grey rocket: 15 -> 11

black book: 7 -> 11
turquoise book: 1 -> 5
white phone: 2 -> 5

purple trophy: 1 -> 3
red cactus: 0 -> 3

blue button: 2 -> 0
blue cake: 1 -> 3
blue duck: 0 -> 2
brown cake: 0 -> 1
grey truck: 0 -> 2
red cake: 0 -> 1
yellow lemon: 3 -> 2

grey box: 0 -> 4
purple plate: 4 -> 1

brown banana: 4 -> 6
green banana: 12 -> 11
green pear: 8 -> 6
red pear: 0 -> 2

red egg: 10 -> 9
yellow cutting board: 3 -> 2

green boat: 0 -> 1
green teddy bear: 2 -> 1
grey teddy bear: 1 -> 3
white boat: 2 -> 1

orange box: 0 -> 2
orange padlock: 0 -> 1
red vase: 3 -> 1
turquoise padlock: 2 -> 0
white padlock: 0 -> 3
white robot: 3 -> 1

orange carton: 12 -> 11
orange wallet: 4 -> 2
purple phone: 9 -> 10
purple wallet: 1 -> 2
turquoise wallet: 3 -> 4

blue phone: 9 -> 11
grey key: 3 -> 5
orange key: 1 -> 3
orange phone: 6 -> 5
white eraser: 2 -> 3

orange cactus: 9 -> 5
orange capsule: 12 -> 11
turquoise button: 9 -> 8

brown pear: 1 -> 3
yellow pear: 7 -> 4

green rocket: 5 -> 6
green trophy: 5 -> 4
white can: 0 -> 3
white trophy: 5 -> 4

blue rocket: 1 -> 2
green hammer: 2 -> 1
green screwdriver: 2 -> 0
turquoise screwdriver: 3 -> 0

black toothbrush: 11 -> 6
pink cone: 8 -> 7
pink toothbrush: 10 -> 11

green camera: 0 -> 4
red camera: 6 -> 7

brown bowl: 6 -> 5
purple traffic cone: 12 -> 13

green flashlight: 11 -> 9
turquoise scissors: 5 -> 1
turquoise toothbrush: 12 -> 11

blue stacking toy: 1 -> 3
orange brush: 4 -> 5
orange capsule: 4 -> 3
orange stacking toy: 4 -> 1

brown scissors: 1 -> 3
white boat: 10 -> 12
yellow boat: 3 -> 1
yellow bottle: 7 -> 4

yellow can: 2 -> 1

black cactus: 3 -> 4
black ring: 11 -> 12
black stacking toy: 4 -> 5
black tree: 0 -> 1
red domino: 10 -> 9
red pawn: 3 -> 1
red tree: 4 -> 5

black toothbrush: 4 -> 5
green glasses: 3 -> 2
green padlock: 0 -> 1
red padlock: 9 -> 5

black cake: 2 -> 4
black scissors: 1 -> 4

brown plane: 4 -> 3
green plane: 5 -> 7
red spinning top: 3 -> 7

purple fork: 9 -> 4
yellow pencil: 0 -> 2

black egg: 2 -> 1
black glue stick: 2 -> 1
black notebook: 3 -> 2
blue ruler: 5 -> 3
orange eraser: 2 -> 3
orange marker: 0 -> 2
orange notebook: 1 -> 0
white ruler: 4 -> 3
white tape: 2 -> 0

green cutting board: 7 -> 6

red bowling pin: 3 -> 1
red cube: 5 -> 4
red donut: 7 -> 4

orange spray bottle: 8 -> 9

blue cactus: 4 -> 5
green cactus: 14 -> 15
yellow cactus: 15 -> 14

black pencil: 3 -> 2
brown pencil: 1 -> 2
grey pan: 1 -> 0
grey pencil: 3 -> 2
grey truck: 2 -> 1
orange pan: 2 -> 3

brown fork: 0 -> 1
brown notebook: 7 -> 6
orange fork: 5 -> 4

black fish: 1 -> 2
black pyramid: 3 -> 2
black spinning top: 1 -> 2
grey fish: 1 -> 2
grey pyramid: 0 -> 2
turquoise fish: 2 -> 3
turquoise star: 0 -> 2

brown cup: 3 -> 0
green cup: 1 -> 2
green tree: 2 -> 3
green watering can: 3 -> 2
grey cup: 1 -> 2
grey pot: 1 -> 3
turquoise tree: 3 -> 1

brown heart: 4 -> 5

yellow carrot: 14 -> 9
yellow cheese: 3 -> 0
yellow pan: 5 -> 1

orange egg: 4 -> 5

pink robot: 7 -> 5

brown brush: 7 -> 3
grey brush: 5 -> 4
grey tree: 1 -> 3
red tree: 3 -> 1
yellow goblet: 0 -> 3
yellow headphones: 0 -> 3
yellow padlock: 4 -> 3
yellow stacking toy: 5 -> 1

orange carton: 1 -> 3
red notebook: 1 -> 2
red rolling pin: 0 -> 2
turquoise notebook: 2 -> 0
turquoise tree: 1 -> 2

..........

For this listing, copy out every line that includes the word "fork".

## Response for this exercise
purple fork: 9 -> 4
brown fork: 0 -> 1
orange fork: 5 -> 4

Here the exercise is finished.